Please quote exactly the lines below from the line containing "camera: 25 degrees right, 5 degrees down" to the line containing "orange flower pot [595,245,641,300]", both lines included, and nothing else.

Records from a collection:

········

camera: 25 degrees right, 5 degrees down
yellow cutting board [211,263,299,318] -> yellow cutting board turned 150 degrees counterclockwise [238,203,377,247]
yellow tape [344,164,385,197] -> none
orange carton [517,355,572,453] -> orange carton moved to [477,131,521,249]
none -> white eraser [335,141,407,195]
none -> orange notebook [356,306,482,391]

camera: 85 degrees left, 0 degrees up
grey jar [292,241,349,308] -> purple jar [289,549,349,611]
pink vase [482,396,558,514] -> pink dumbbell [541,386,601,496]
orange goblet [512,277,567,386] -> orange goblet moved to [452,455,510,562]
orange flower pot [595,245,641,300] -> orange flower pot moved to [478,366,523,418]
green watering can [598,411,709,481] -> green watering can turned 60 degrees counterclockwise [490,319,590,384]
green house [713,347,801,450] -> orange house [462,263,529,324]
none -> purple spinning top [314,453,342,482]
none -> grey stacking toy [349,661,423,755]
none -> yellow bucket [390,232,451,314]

········

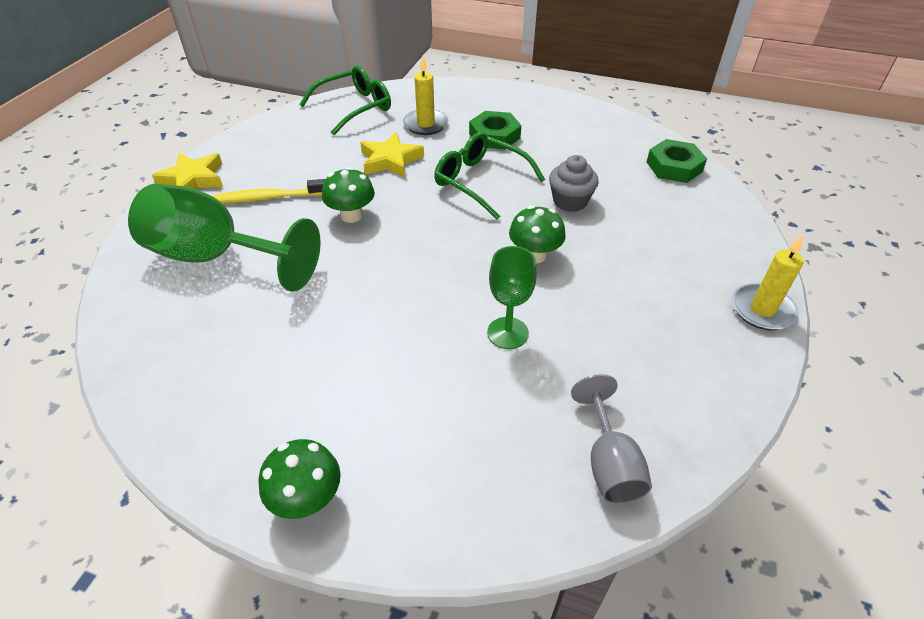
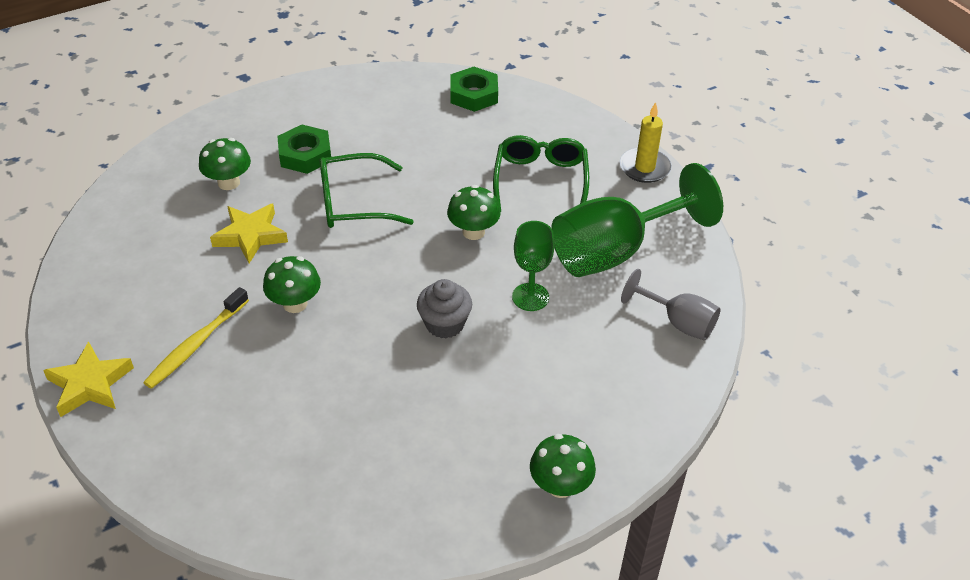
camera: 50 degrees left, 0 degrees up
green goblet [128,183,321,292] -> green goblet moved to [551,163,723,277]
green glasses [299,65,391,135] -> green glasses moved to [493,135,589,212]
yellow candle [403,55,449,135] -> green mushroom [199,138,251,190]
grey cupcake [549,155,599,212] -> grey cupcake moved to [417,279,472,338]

········

## EXERCISE SOLUTION
camera: 25 degrees right, 5 degrees down
yellow cutting board [211,263,299,318] -> yellow cutting board turned 150 degrees counterclockwise [238,203,377,247]
yellow tape [344,164,385,197] -> none
orange carton [517,355,572,453] -> orange carton moved to [477,131,521,249]
none -> white eraser [335,141,407,195]
none -> orange notebook [356,306,482,391]

camera: 85 degrees left, 0 degrees up
grey jar [292,241,349,308] -> purple jar [289,549,349,611]
pink vase [482,396,558,514] -> pink dumbbell [541,386,601,496]
orange goblet [512,277,567,386] -> orange goblet moved to [452,455,510,562]
orange flower pot [595,245,641,300] -> orange flower pot moved to [478,366,523,418]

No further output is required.